Records for the exercise.
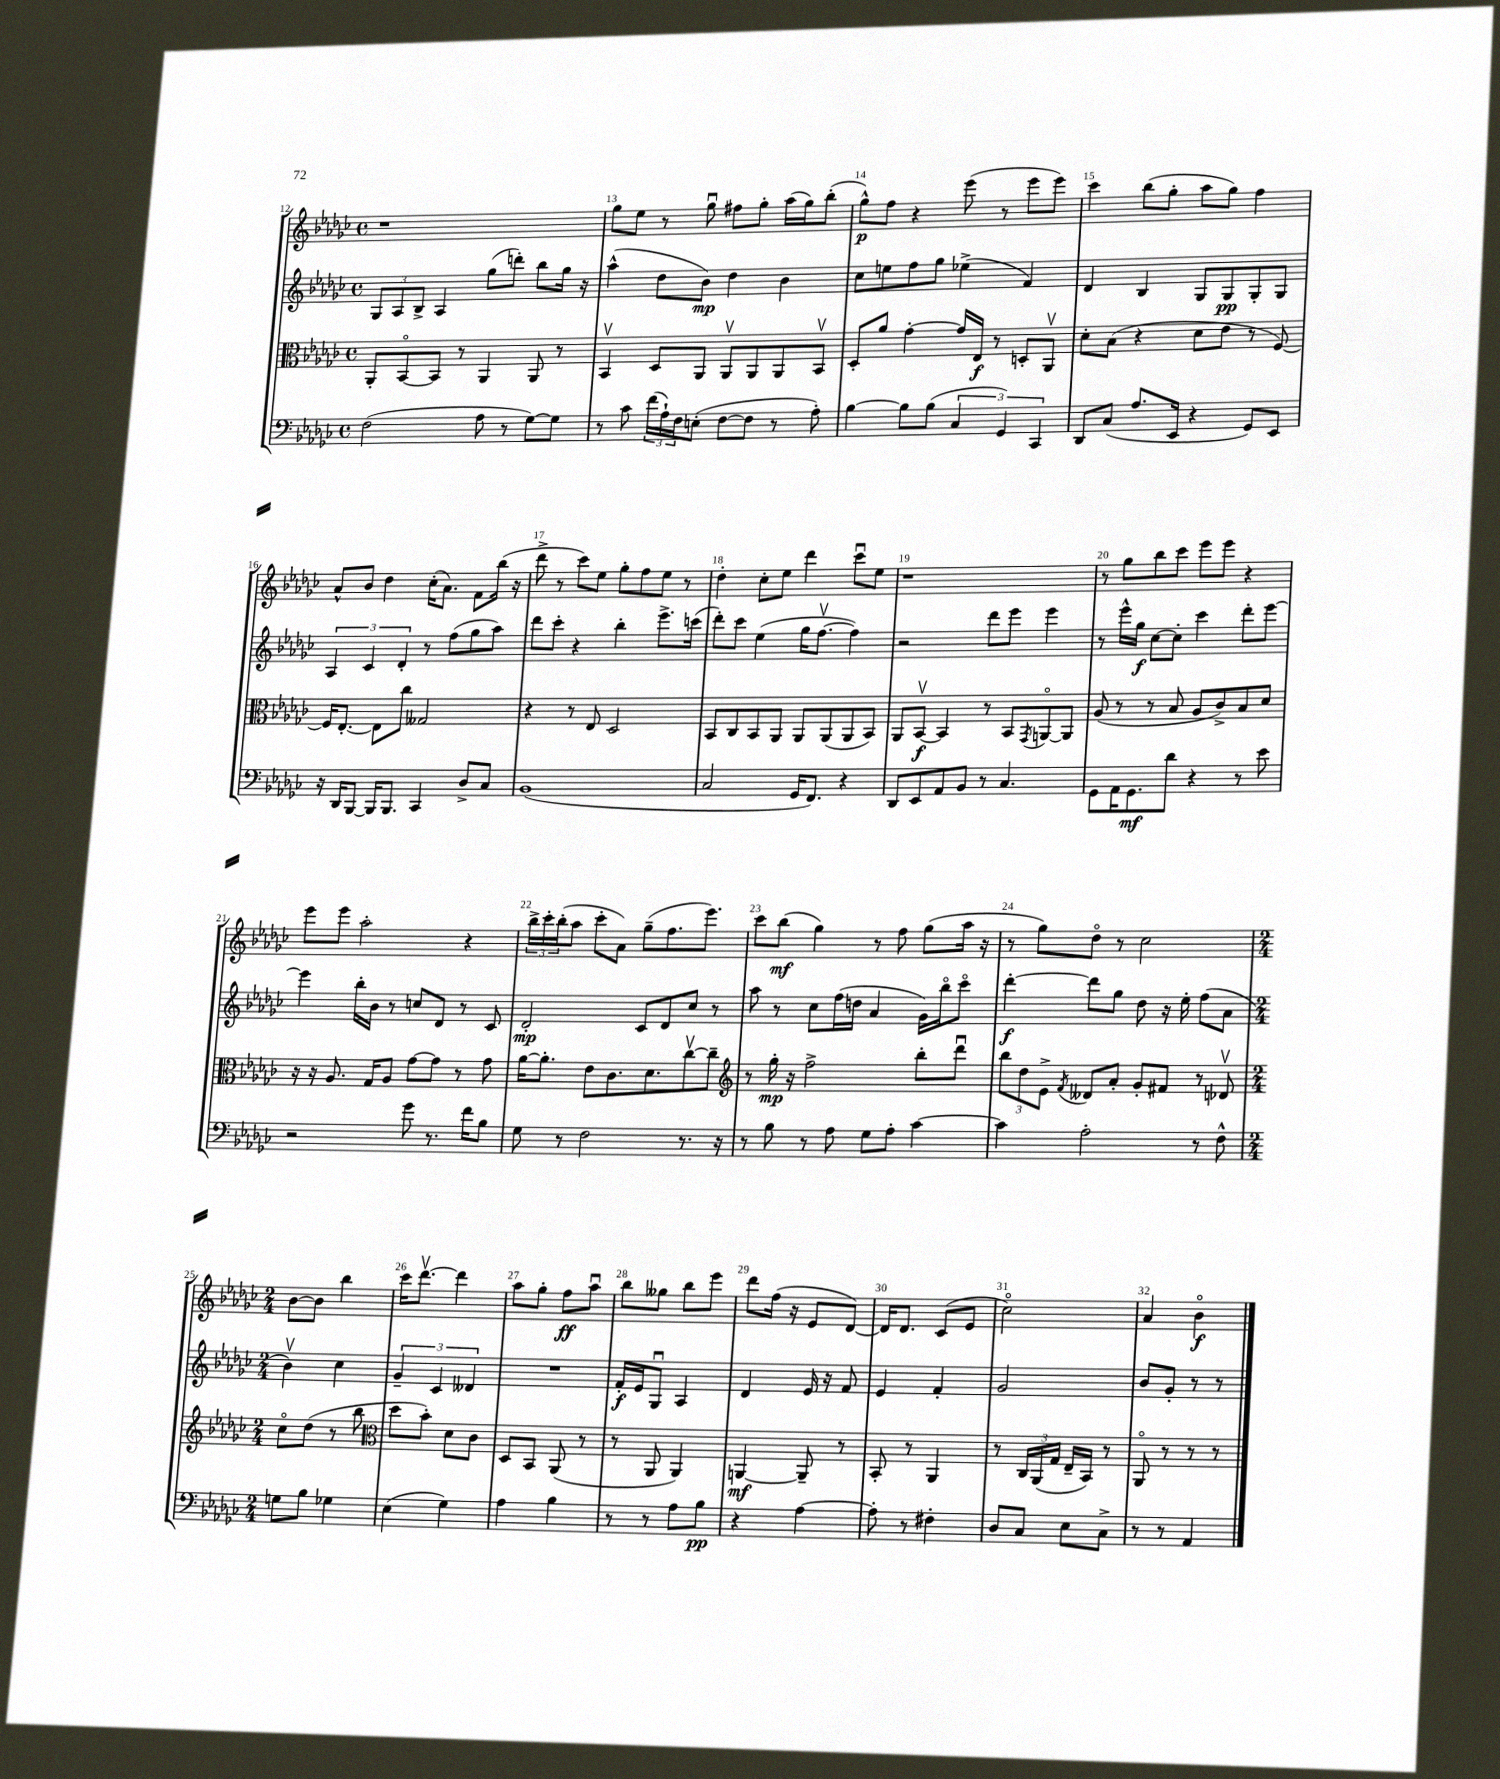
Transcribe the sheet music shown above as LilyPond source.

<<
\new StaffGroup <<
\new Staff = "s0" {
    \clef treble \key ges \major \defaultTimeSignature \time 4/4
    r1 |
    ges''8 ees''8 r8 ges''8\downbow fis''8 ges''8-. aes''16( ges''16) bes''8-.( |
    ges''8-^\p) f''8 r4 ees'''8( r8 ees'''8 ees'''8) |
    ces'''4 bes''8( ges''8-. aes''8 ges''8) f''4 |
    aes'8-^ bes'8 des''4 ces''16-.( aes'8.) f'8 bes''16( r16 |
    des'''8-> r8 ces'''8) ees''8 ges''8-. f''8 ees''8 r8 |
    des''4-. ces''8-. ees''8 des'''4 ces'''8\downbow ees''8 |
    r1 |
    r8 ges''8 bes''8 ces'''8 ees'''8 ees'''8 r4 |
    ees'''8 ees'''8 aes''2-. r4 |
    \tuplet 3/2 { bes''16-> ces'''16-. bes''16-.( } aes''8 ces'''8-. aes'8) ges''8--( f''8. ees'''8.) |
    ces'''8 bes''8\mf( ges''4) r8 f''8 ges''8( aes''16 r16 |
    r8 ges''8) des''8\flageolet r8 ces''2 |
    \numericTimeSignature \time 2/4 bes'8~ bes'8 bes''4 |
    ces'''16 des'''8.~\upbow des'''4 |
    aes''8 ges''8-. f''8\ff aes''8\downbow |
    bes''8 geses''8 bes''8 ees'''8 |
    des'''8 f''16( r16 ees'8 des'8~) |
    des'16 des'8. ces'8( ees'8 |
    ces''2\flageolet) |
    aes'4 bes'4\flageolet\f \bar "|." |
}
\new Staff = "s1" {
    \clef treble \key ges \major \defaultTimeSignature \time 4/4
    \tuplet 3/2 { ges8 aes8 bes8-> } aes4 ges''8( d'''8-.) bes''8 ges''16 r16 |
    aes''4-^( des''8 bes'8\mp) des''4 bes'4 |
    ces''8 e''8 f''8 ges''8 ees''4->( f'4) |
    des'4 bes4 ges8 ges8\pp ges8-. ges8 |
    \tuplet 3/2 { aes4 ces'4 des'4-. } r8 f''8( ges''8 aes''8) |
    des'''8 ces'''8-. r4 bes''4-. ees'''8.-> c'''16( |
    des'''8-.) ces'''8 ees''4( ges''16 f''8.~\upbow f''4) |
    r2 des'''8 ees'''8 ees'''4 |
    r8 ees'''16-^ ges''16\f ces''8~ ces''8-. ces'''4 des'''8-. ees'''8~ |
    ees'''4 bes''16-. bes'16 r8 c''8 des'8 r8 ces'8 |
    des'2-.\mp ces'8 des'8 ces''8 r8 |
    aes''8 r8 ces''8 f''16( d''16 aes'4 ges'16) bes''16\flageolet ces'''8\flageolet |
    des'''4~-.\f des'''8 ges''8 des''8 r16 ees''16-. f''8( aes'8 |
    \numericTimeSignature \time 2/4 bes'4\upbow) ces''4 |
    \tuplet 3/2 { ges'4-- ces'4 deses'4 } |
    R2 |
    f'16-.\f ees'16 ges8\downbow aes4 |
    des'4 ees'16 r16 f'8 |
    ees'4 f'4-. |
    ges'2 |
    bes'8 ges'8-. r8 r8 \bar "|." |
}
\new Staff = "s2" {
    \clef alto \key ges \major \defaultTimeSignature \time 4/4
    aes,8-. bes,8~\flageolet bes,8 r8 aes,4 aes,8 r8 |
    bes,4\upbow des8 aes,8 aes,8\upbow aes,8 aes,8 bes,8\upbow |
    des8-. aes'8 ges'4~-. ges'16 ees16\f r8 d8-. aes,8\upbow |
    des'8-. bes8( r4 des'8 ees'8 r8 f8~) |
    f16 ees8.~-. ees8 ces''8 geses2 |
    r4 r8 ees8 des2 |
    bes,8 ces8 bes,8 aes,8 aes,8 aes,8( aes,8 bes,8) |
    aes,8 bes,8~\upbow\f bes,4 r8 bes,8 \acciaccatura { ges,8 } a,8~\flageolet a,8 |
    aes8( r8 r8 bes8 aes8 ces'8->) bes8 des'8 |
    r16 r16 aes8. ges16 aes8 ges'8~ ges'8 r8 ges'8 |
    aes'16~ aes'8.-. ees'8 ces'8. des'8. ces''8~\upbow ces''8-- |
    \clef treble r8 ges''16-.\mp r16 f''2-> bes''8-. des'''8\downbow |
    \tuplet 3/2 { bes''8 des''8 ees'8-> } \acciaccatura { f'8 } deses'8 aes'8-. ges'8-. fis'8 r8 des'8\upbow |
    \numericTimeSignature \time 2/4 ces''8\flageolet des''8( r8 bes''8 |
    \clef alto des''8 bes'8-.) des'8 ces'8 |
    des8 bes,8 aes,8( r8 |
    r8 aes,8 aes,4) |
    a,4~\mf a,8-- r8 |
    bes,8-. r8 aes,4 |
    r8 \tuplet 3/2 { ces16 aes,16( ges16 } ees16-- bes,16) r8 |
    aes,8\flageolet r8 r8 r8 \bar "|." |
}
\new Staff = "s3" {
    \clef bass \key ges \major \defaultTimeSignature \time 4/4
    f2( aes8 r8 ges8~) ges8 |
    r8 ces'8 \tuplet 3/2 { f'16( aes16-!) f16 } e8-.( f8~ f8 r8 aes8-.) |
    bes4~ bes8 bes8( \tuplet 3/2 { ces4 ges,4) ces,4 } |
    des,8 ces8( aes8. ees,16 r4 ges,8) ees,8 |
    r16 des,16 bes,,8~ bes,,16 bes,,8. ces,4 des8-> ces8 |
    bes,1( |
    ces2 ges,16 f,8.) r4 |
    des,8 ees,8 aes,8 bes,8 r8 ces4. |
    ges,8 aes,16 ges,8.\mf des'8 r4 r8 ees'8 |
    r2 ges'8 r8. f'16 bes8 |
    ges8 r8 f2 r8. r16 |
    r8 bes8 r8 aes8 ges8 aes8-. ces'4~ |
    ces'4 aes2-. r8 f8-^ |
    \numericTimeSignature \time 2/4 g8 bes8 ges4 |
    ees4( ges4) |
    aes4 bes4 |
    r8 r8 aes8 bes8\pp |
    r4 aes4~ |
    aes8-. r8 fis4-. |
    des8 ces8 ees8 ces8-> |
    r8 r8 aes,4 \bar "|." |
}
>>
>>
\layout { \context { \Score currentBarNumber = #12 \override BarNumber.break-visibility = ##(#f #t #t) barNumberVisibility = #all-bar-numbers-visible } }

Request. Locate every line in the records that contains the string "defaultTimeSignature" and copy each of those lines. Case counts.

The completed task.
    \clef treble \key ges \major \defaultTimeSignature \time 4/4
    \clef treble \key ges \major \defaultTimeSignature \time 4/4
    \clef alto \key ges \major \defaultTimeSignature \time 4/4
    \clef bass \key ges \major \defaultTimeSignature \time 4/4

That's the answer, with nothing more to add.